▼
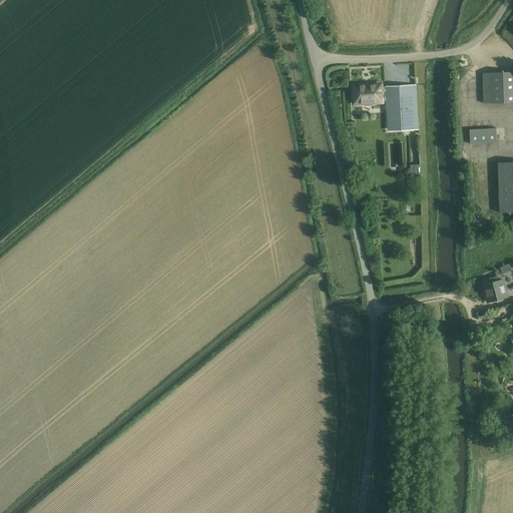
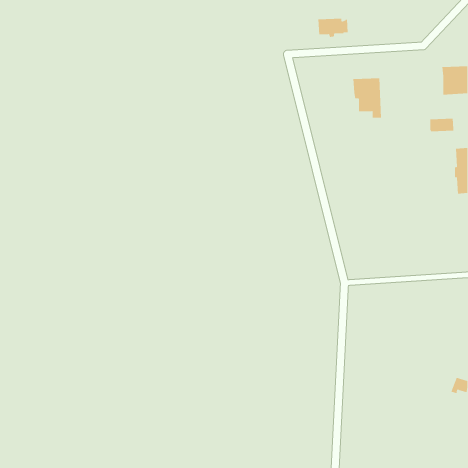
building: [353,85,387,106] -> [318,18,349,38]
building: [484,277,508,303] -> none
▲
▼
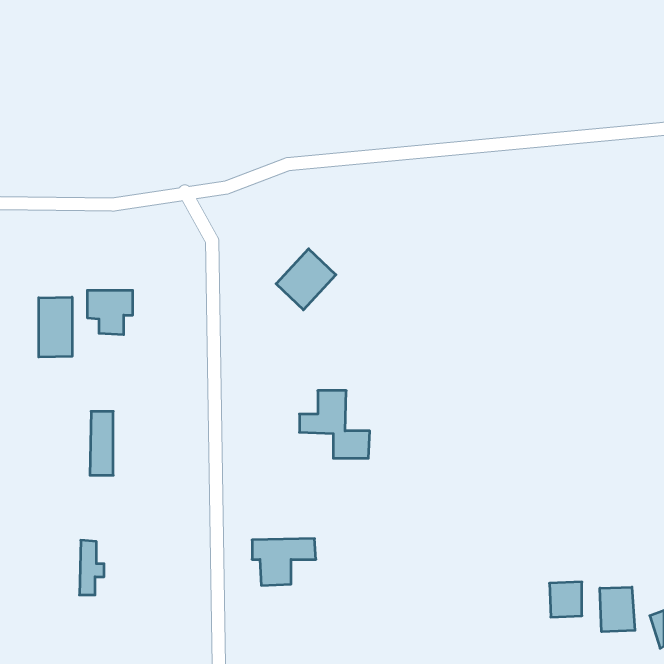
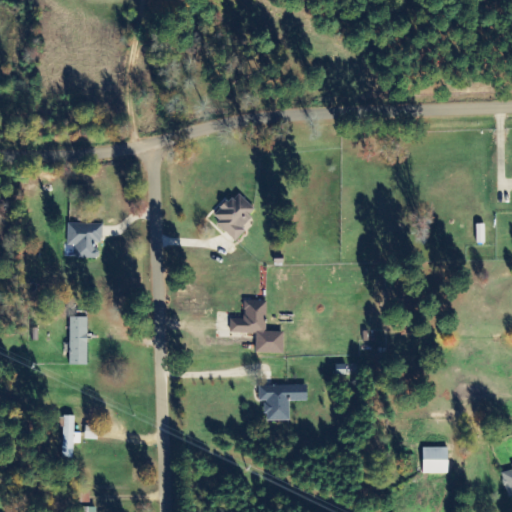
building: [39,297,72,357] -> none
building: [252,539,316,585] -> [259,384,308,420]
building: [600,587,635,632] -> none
▲
• [Task details] Word for word, restate the lines of the listing above starting at the line with "building: [353,85,387,106] -> [318,18,349,38]" and ending at the line with "building: [484,277,508,303] -> none", and nothing outside them.

• [Solution to this problem]
building: [353,85,387,106] -> [318,18,349,38]
building: [484,277,508,303] -> none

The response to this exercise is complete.